= What to work on =
In the entries that follow, the first line to write out is the one containing "FAN: D4184 -> AOD4184", and the last is the one containing "RADIO1 pin MISO: A3 -> A2". Reproduce that stretch exactly, with nothing before or after it.

= Record extracts =
++++++++++

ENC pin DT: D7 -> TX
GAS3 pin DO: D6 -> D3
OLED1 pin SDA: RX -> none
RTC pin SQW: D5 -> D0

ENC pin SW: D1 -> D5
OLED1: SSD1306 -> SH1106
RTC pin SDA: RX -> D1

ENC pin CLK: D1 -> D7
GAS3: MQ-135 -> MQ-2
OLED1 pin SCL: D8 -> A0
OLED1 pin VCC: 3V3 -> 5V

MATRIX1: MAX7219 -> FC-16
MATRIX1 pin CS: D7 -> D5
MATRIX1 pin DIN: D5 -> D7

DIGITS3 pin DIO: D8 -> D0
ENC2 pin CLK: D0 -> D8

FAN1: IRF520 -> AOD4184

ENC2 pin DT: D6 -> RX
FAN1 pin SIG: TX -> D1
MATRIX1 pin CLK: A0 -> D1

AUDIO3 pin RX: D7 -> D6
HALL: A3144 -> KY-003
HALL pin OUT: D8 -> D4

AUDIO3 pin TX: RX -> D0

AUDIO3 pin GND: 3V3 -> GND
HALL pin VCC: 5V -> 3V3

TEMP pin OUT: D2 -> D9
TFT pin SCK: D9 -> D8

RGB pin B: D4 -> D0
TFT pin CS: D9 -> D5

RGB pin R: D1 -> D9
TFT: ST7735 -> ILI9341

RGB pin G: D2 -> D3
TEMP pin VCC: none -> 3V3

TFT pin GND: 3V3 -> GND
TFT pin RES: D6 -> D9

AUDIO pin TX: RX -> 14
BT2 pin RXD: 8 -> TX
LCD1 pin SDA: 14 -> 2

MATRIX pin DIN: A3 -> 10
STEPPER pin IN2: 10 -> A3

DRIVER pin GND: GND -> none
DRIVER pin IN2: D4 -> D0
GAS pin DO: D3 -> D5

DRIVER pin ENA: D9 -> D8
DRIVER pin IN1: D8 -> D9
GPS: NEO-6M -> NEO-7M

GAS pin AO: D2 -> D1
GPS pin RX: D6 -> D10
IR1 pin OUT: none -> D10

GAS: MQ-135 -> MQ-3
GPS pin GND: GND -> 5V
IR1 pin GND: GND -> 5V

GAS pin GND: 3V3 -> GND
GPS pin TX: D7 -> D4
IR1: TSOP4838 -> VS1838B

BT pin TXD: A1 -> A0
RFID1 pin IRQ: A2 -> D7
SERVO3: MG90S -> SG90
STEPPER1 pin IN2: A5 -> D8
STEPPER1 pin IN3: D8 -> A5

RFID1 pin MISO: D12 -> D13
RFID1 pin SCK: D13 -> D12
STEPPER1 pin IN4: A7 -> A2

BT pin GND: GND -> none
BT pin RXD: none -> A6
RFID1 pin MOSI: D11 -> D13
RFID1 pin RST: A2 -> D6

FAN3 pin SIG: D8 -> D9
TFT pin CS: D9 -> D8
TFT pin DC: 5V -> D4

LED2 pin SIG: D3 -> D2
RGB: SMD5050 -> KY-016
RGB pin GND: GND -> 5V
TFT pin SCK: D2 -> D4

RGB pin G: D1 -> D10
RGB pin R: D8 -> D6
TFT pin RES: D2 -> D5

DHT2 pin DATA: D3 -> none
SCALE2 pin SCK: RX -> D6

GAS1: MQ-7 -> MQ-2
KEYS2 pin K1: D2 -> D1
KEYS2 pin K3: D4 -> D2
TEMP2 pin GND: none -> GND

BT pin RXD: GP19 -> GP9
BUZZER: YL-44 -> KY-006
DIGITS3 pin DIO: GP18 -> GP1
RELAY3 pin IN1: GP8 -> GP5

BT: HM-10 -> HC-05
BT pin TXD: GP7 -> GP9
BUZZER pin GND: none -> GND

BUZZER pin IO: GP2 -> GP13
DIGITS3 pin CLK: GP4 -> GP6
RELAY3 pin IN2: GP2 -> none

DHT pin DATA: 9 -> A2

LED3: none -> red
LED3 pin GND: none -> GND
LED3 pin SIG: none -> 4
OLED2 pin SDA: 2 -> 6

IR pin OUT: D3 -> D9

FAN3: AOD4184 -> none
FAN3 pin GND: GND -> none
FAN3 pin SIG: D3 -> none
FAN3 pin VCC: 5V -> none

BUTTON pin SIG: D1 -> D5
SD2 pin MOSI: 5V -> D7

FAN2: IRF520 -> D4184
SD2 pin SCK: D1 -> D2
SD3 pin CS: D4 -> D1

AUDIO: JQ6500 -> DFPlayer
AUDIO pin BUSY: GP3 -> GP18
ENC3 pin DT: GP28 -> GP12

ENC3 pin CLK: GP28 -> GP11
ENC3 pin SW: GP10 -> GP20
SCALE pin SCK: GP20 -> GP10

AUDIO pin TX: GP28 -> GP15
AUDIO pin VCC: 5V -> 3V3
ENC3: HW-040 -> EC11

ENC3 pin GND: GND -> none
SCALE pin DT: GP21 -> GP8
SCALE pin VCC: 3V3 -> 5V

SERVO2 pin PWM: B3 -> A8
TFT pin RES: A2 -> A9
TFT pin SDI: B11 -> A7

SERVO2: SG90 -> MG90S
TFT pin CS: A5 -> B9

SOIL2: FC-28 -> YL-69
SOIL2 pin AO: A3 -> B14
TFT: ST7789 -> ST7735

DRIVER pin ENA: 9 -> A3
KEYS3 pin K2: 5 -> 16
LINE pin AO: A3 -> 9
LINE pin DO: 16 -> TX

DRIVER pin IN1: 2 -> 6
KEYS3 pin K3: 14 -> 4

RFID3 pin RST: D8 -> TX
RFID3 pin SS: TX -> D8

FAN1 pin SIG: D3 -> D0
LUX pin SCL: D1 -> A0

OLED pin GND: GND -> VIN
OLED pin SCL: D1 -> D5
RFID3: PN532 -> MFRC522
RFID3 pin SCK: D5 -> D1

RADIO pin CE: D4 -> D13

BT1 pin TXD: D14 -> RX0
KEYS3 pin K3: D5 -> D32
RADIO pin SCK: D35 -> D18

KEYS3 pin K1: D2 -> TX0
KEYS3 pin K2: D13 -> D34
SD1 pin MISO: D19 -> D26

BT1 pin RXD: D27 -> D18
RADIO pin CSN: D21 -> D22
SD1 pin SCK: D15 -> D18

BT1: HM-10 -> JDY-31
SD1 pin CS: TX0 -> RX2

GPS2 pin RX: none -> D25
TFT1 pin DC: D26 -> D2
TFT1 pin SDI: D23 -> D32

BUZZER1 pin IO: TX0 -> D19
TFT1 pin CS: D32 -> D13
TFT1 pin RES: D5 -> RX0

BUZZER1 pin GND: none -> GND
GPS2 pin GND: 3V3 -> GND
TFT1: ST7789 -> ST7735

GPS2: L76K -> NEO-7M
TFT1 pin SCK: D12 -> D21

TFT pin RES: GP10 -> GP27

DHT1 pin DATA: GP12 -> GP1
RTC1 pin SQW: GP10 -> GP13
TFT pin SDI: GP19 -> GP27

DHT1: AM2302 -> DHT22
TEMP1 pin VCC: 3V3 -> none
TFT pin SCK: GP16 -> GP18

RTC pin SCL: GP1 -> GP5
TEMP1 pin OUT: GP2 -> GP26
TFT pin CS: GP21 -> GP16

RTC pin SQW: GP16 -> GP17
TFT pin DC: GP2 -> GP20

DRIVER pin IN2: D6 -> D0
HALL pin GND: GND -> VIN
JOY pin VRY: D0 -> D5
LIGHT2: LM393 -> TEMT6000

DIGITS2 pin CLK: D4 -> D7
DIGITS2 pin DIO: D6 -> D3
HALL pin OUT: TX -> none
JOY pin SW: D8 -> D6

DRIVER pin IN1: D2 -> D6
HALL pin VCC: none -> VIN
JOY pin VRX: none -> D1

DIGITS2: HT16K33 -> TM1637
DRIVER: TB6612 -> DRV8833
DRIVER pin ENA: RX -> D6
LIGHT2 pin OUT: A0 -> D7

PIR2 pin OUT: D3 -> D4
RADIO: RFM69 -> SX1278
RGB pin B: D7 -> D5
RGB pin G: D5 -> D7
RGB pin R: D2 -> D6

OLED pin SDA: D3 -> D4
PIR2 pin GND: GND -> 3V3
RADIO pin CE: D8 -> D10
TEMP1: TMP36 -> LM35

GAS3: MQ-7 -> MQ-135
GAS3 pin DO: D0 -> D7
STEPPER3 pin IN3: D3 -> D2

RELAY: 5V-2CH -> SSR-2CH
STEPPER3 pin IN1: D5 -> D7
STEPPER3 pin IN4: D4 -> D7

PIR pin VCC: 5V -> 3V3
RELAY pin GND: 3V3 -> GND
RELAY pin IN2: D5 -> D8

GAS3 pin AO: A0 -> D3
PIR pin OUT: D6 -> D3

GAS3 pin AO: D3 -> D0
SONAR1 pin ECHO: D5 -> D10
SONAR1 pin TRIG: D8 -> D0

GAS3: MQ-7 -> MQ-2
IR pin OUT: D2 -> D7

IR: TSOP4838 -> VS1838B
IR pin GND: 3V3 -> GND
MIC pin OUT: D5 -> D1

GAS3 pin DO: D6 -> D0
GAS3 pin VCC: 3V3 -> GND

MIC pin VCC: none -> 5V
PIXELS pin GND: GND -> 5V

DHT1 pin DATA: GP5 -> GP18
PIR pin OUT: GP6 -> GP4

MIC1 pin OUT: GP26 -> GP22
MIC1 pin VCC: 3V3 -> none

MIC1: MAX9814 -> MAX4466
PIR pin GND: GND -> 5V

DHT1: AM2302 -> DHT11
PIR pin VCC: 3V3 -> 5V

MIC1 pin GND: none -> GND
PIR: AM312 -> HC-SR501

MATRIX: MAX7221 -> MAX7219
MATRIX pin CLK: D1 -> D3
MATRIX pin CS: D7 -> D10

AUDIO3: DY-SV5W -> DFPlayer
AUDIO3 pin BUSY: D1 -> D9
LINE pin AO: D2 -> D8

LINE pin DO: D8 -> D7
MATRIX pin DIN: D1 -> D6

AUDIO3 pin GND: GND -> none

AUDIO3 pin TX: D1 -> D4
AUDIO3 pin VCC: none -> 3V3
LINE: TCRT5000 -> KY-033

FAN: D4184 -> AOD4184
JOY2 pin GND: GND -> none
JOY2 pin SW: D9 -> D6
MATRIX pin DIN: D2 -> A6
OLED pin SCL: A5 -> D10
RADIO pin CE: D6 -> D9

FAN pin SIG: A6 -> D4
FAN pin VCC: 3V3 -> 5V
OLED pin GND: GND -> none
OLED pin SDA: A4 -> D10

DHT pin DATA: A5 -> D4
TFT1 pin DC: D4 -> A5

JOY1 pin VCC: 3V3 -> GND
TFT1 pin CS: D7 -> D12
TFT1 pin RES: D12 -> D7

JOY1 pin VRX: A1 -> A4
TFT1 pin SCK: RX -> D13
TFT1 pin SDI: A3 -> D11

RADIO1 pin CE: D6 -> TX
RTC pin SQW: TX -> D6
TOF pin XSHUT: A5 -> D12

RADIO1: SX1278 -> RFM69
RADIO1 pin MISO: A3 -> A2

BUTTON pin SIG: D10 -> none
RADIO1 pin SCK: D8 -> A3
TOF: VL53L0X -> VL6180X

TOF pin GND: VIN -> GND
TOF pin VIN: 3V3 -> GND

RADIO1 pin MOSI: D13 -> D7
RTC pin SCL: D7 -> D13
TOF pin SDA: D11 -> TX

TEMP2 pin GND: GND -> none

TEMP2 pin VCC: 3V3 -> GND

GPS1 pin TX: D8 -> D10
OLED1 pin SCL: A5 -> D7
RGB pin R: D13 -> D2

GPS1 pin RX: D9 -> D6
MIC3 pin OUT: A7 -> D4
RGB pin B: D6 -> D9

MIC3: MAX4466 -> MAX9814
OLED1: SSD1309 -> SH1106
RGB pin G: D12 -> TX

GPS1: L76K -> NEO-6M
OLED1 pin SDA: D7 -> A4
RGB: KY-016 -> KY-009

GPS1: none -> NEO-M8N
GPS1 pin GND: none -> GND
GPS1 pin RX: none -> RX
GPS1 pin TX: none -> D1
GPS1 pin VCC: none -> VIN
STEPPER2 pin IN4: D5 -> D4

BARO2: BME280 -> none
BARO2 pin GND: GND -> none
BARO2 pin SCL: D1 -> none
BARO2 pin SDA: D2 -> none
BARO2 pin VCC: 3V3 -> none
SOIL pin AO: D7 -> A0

++++++++++

= Expected output =
FAN: D4184 -> AOD4184
JOY2 pin GND: GND -> none
JOY2 pin SW: D9 -> D6
MATRIX pin DIN: D2 -> A6
OLED pin SCL: A5 -> D10
RADIO pin CE: D6 -> D9

FAN pin SIG: A6 -> D4
FAN pin VCC: 3V3 -> 5V
OLED pin GND: GND -> none
OLED pin SDA: A4 -> D10

DHT pin DATA: A5 -> D4
TFT1 pin DC: D4 -> A5

JOY1 pin VCC: 3V3 -> GND
TFT1 pin CS: D7 -> D12
TFT1 pin RES: D12 -> D7

JOY1 pin VRX: A1 -> A4
TFT1 pin SCK: RX -> D13
TFT1 pin SDI: A3 -> D11

RADIO1 pin CE: D6 -> TX
RTC pin SQW: TX -> D6
TOF pin XSHUT: A5 -> D12

RADIO1: SX1278 -> RFM69
RADIO1 pin MISO: A3 -> A2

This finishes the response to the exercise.